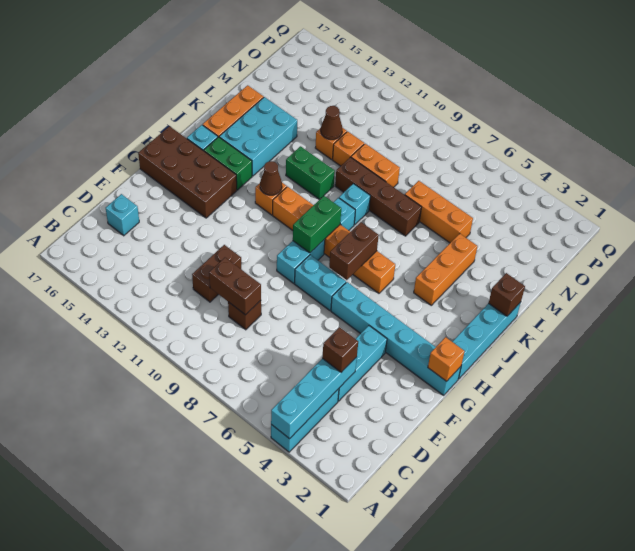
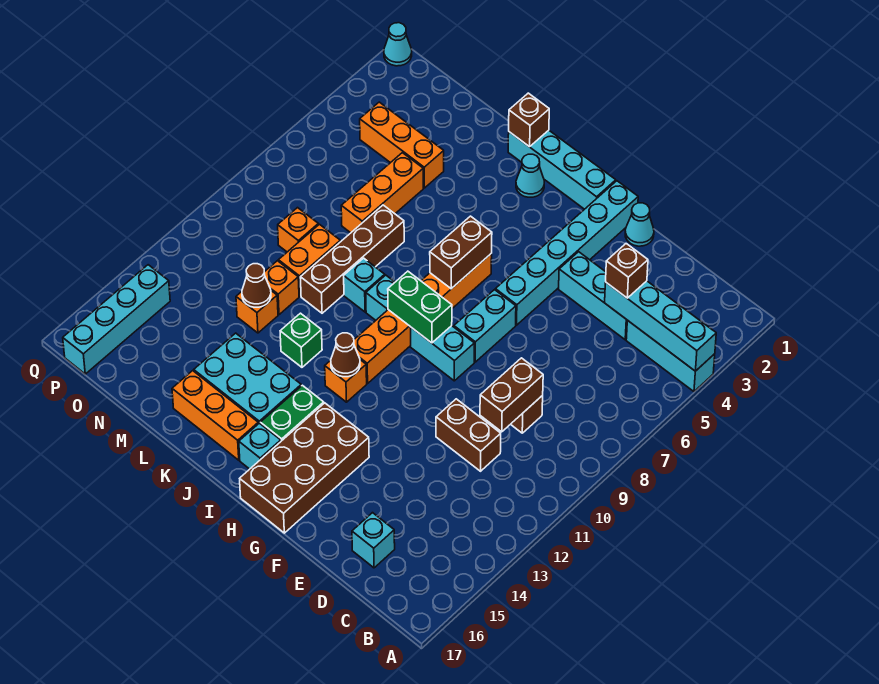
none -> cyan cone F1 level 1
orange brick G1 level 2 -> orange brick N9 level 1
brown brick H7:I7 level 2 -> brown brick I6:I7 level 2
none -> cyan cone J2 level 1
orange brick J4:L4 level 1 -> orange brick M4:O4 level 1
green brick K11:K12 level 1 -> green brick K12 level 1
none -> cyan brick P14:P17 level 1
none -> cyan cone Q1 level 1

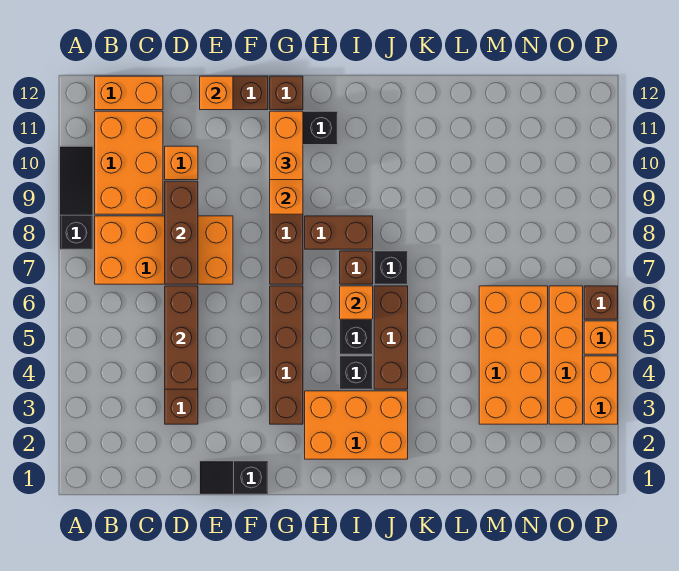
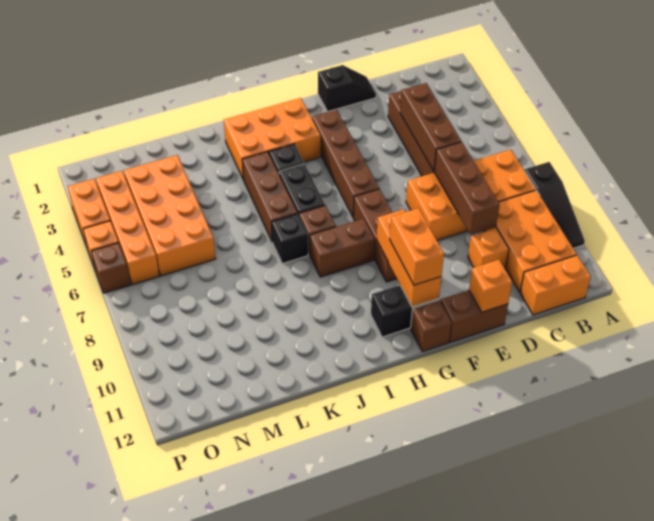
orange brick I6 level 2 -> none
★ ★ ★ ★ ★ ★ ★
AIM OF THE EXERCISE.
Retype the listing verbatim, minus every image.

SOLVED EXERCISE.
none -> cyan cone F1 level 1
orange brick G1 level 2 -> orange brick N9 level 1
brown brick H7:I7 level 2 -> brown brick I6:I7 level 2
none -> cyan cone J2 level 1
orange brick J4:L4 level 1 -> orange brick M4:O4 level 1
green brick K11:K12 level 1 -> green brick K12 level 1
none -> cyan brick P14:P17 level 1
none -> cyan cone Q1 level 1

orange brick I6 level 2 -> none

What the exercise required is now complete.